Pictures stay out; please output the remaining data exactly.

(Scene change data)

<<<<

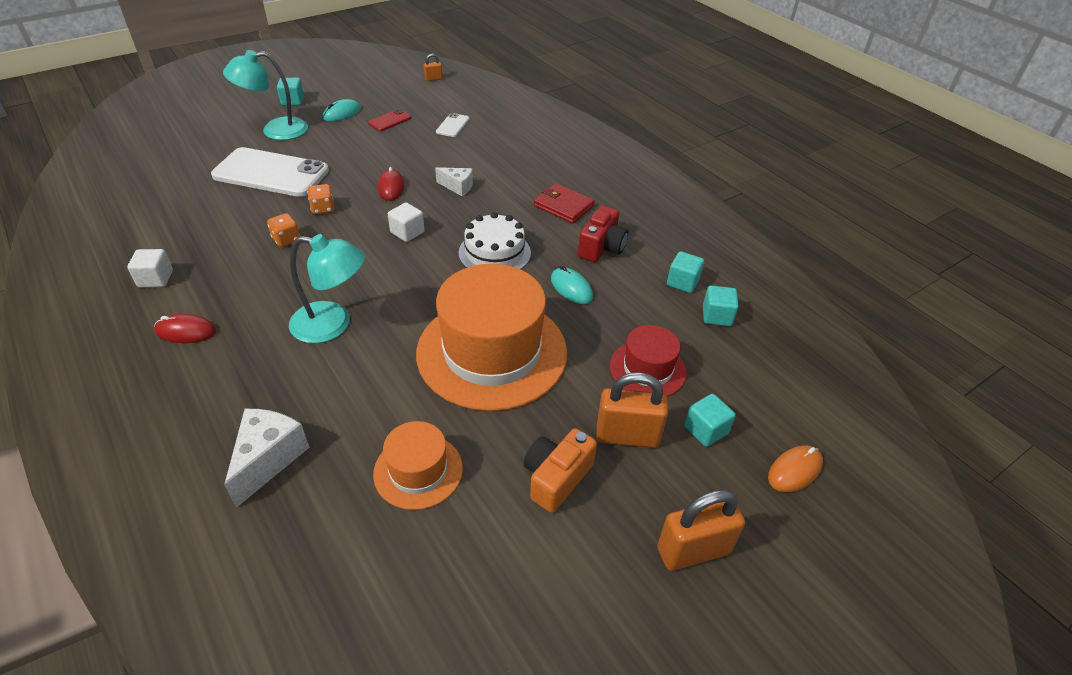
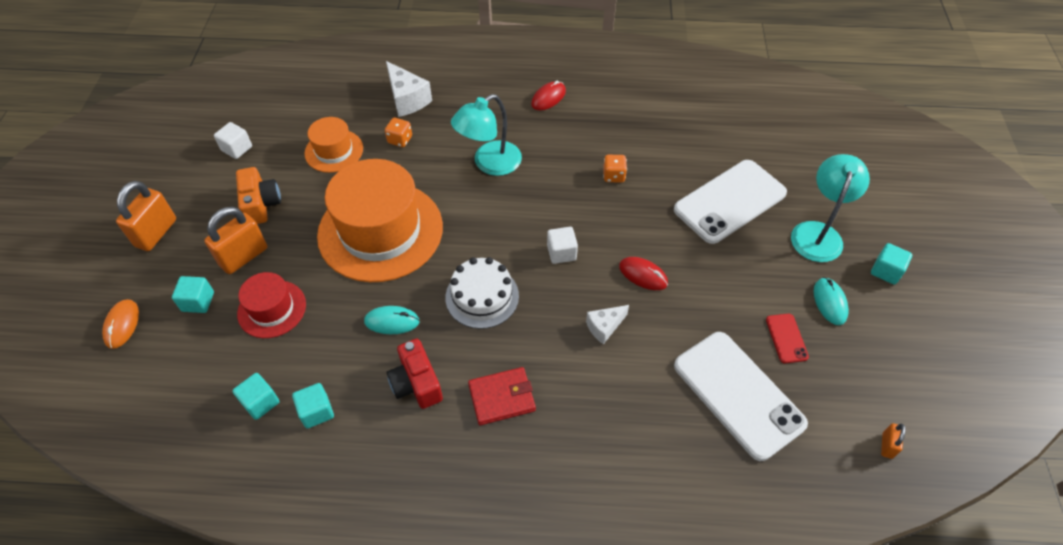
camera: 130 degrees right, 10 degrees up
white cube [127,249,173,287] -> white cube moved to [214,122,252,159]
orange dice [307,184,334,214] -> orange dice moved to [385,118,412,147]
white phone [436,113,469,137] -> white phone [674,332,808,461], size x2.32

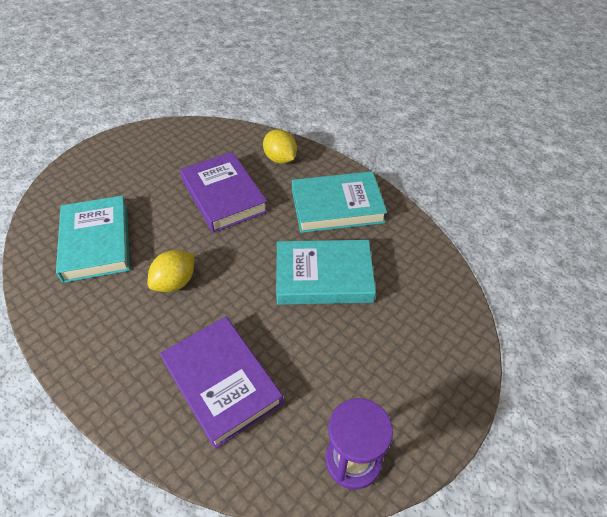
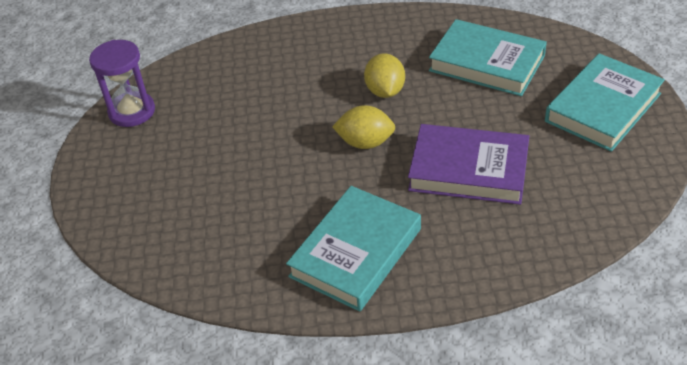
camera: 135 degrees right, 5 degrees down
purple book [160,316,283,449] -> none
yellow lemon [263,129,297,164] -> yellow lemon moved to [332,105,395,149]
turquoise book [276,240,376,305] -> turquoise book moved to [545,53,665,152]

>>>>

- _Solution to this task_
camera: 130 degrees right, 10 degrees up
white cube [127,249,173,287] -> white cube moved to [214,122,252,159]
orange dice [307,184,334,214] -> orange dice moved to [385,118,412,147]
white phone [436,113,469,137] -> white phone [674,332,808,461], size x2.32

camera: 135 degrees right, 5 degrees down
purple book [160,316,283,449] -> none
yellow lemon [263,129,297,164] -> yellow lemon moved to [332,105,395,149]
turquoise book [276,240,376,305] -> turquoise book moved to [545,53,665,152]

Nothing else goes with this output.